### Your goal:
Make an exact copy of the records, omitting all images.

### Extracted material:
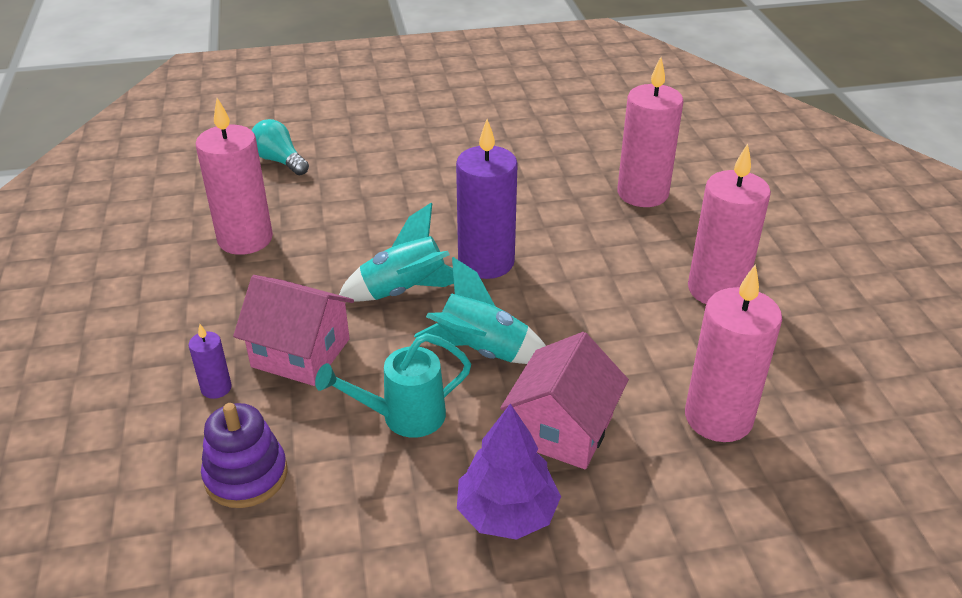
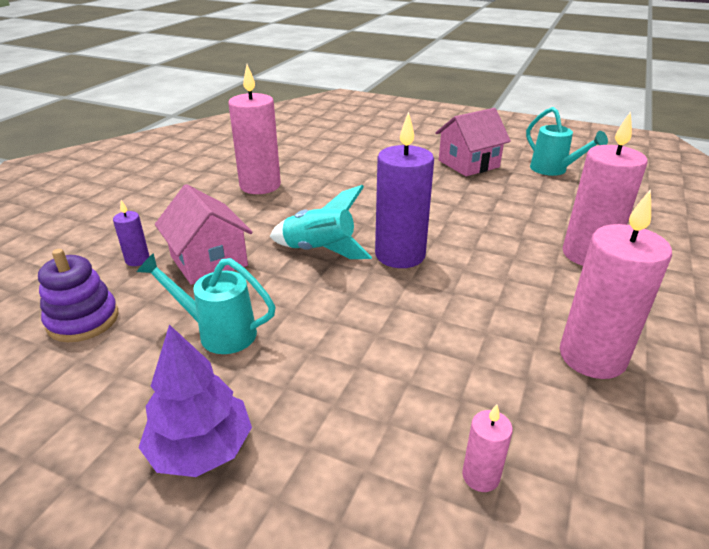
camera: 35 degrees right, 5 degrees down
(279, 161) = (332, 152): turquoise light bulb -> none
(481, 351) = (326, 314): turquoise rocket -> none
(538, 105) = (553, 170): none -> turquoise watering can
(562, 429) = (322, 405): pink house -> pink house (468, 164)
(718, 418) = (480, 476): pink candle -> pink candle, size x0.46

### Solution to this problem:
camera: 35 degrees right, 5 degrees down
(279, 161) = (332, 152): turquoise light bulb -> none
(481, 351) = (326, 314): turquoise rocket -> none
(538, 105) = (553, 170): none -> turquoise watering can
(562, 429) = (322, 405): pink house -> pink house (468, 164)
(718, 418) = (480, 476): pink candle -> pink candle, size x0.46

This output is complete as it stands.